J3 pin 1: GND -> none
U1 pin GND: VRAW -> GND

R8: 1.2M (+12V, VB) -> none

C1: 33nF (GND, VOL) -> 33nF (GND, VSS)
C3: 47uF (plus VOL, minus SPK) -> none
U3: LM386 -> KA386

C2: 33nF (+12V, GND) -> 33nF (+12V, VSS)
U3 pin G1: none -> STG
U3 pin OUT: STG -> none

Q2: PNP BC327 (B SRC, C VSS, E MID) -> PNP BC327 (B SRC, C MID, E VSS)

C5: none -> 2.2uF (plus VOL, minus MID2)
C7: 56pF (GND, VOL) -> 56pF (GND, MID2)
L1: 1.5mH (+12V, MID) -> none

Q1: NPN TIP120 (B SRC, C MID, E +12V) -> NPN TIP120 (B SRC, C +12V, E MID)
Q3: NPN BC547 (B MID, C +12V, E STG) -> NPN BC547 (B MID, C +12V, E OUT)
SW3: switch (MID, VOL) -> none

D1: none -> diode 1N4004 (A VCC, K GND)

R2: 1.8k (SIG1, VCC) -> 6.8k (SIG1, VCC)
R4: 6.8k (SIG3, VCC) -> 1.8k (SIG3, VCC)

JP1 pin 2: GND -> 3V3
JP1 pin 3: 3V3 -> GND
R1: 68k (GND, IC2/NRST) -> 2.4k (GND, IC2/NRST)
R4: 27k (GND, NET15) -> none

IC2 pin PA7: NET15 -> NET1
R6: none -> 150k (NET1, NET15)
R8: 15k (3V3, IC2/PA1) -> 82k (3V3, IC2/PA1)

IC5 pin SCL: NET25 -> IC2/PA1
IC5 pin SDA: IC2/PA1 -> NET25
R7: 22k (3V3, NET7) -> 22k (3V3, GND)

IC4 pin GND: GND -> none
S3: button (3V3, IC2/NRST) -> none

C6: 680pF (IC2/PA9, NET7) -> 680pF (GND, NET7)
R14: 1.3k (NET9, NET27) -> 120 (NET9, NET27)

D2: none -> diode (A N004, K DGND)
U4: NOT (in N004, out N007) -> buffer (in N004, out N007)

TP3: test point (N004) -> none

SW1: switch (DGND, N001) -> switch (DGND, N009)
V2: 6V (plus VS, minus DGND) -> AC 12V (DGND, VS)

___

▶ _Instructions for the task_
Beginning with the line that holds "R14: 1.3k (NET9, NET27) -> 120 (NET9, NET27)" and ending with the last line of the material, output each line exactly and nothing beyond them.

▶ _Task solution_
R14: 1.3k (NET9, NET27) -> 120 (NET9, NET27)

D2: none -> diode (A N004, K DGND)
U4: NOT (in N004, out N007) -> buffer (in N004, out N007)

TP3: test point (N004) -> none

SW1: switch (DGND, N001) -> switch (DGND, N009)
V2: 6V (plus VS, minus DGND) -> AC 12V (DGND, VS)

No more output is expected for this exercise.